[EXERCISE REQUIREMENTS]
Each entry needs to be duplicated exactly.

+++ WORKING DATA +++

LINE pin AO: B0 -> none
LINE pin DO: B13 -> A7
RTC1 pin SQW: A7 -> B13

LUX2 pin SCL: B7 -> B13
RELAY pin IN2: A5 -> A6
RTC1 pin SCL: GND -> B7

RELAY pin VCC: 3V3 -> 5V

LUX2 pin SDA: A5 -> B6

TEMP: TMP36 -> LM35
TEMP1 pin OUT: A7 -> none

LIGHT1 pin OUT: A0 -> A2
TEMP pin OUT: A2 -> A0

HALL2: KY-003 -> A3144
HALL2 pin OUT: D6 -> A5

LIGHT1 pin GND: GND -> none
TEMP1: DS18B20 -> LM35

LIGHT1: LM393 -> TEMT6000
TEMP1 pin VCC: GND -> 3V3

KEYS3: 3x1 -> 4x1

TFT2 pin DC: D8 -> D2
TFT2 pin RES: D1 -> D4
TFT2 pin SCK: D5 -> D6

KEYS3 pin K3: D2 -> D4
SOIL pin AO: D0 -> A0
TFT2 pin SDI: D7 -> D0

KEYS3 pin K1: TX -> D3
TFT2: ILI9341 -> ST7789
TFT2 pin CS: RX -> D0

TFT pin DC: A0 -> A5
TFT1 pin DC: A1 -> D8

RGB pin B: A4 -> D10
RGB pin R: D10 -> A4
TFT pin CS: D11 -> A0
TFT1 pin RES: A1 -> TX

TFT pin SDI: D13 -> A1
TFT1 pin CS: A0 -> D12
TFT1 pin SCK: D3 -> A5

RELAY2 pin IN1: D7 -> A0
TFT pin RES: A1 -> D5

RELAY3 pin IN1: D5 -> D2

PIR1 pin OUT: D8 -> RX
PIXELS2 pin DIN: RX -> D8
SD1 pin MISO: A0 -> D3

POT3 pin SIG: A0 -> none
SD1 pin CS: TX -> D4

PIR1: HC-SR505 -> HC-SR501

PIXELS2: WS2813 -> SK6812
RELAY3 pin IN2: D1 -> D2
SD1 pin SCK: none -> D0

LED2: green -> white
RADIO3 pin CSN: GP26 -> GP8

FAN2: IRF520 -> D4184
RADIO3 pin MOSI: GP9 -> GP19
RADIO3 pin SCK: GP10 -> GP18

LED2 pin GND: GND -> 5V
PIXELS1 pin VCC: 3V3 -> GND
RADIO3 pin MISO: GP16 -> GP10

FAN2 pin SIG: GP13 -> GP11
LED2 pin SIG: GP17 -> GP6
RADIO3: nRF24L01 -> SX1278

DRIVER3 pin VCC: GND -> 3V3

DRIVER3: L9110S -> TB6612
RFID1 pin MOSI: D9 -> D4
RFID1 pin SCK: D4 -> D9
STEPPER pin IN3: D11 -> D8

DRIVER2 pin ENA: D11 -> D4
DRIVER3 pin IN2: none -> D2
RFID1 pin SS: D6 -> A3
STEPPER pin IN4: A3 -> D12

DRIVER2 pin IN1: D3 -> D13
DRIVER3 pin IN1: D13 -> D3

+++

[EXERCISE ANSWER]
LINE pin AO: B0 -> none
LINE pin DO: B13 -> A7
RTC1 pin SQW: A7 -> B13

LUX2 pin SCL: B7 -> B13
RELAY pin IN2: A5 -> A6
RTC1 pin SCL: GND -> B7

RELAY pin VCC: 3V3 -> 5V

LUX2 pin SDA: A5 -> B6

TEMP: TMP36 -> LM35
TEMP1 pin OUT: A7 -> none

LIGHT1 pin OUT: A0 -> A2
TEMP pin OUT: A2 -> A0

HALL2: KY-003 -> A3144
HALL2 pin OUT: D6 -> A5

LIGHT1 pin GND: GND -> none
TEMP1: DS18B20 -> LM35

LIGHT1: LM393 -> TEMT6000
TEMP1 pin VCC: GND -> 3V3

KEYS3: 3x1 -> 4x1

TFT2 pin DC: D8 -> D2
TFT2 pin RES: D1 -> D4
TFT2 pin SCK: D5 -> D6

KEYS3 pin K3: D2 -> D4
SOIL pin AO: D0 -> A0
TFT2 pin SDI: D7 -> D0

KEYS3 pin K1: TX -> D3
TFT2: ILI9341 -> ST7789
TFT2 pin CS: RX -> D0

TFT pin DC: A0 -> A5
TFT1 pin DC: A1 -> D8

RGB pin B: A4 -> D10
RGB pin R: D10 -> A4
TFT pin CS: D11 -> A0
TFT1 pin RES: A1 -> TX

TFT pin SDI: D13 -> A1
TFT1 pin CS: A0 -> D12
TFT1 pin SCK: D3 -> A5

RELAY2 pin IN1: D7 -> A0
TFT pin RES: A1 -> D5

RELAY3 pin IN1: D5 -> D2

PIR1 pin OUT: D8 -> RX
PIXELS2 pin DIN: RX -> D8
SD1 pin MISO: A0 -> D3

POT3 pin SIG: A0 -> none
SD1 pin CS: TX -> D4

PIR1: HC-SR505 -> HC-SR501

PIXELS2: WS2813 -> SK6812
RELAY3 pin IN2: D1 -> D2
SD1 pin SCK: none -> D0

LED2: green -> white
RADIO3 pin CSN: GP26 -> GP8

FAN2: IRF520 -> D4184
RADIO3 pin MOSI: GP9 -> GP19
RADIO3 pin SCK: GP10 -> GP18

LED2 pin GND: GND -> 5V
PIXELS1 pin VCC: 3V3 -> GND
RADIO3 pin MISO: GP16 -> GP10

FAN2 pin SIG: GP13 -> GP11
LED2 pin SIG: GP17 -> GP6
RADIO3: nRF24L01 -> SX1278

DRIVER3 pin VCC: GND -> 3V3

DRIVER3: L9110S -> TB6612
RFID1 pin MOSI: D9 -> D4
RFID1 pin SCK: D4 -> D9
STEPPER pin IN3: D11 -> D8

DRIVER2 pin ENA: D11 -> D4
DRIVER3 pin IN2: none -> D2
RFID1 pin SS: D6 -> A3
STEPPER pin IN4: A3 -> D12

DRIVER2 pin IN1: D3 -> D13
DRIVER3 pin IN1: D13 -> D3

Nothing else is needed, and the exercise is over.